▶ **Exercise goal**
Leaving out the pictures, transcribe all of the records faithfully.

(Provided data begins)

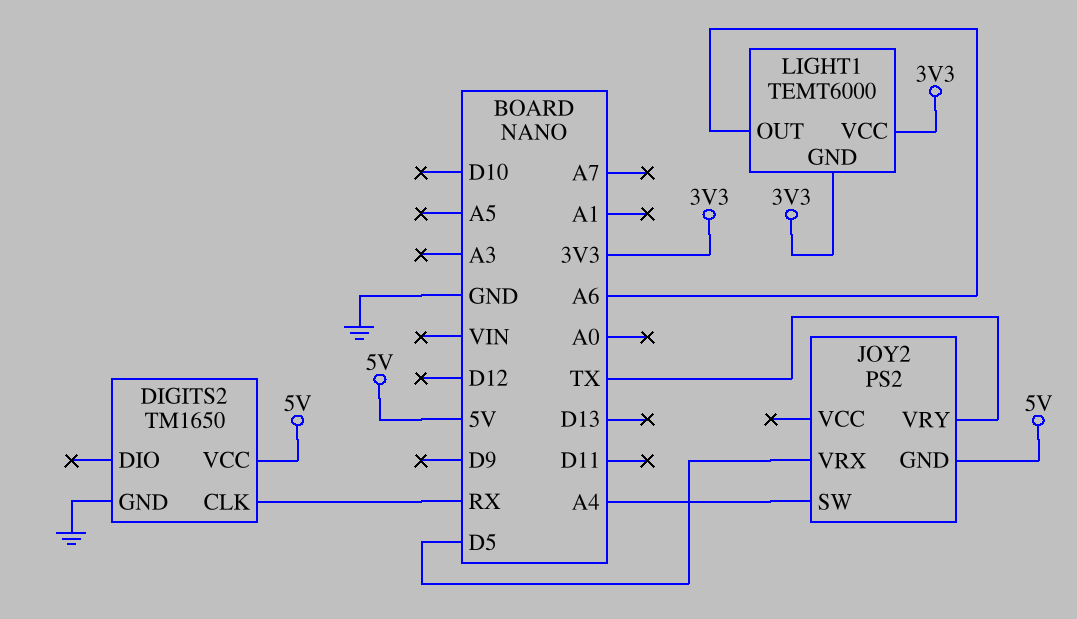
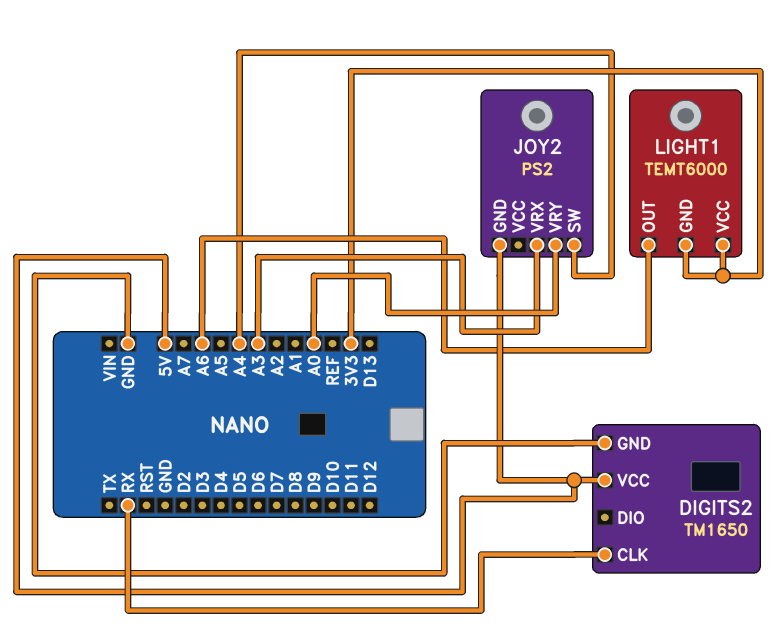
JOY2 pin VRX: D5 -> A3
JOY2 pin VRY: TX -> A0

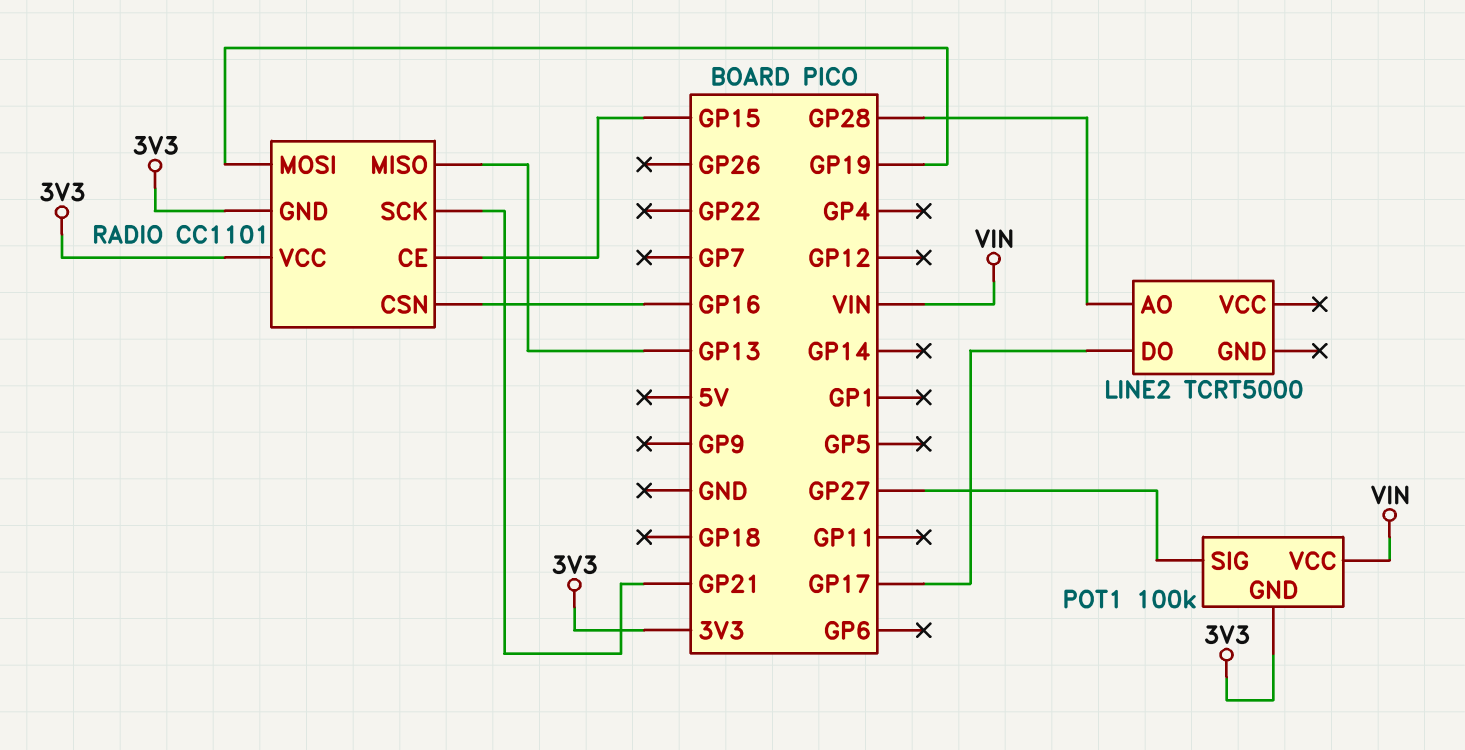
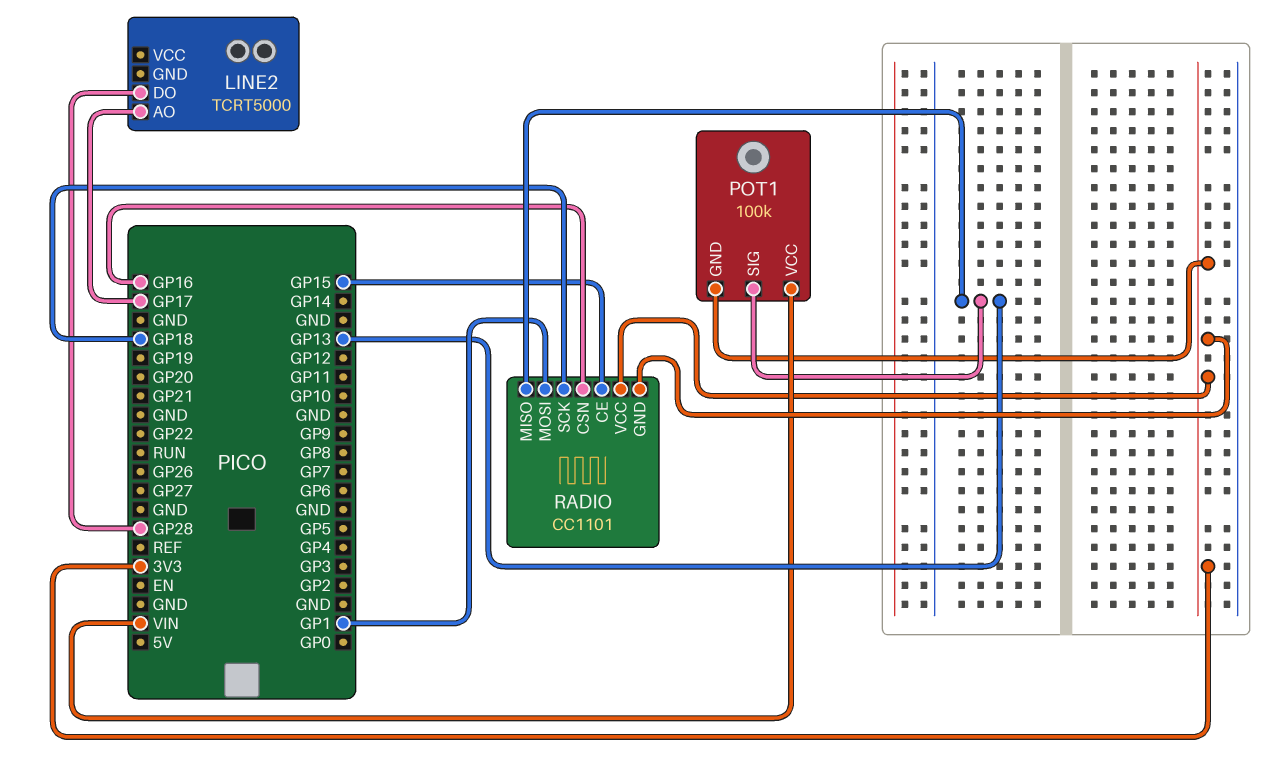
LINE2 pin AO: GP28 -> GP17
LINE2 pin DO: GP17 -> GP28
POT1 pin SIG: GP27 -> GP13
RADIO pin MOSI: GP19 -> GP1
RADIO pin SCK: GP21 -> GP18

(Provided data ends)

▶ **Output below**
JOY2 pin VRX: D5 -> A3
JOY2 pin VRY: TX -> A0

LINE2 pin AO: GP28 -> GP17
LINE2 pin DO: GP17 -> GP28
POT1 pin SIG: GP27 -> GP13
RADIO pin MOSI: GP19 -> GP1
RADIO pin SCK: GP21 -> GP18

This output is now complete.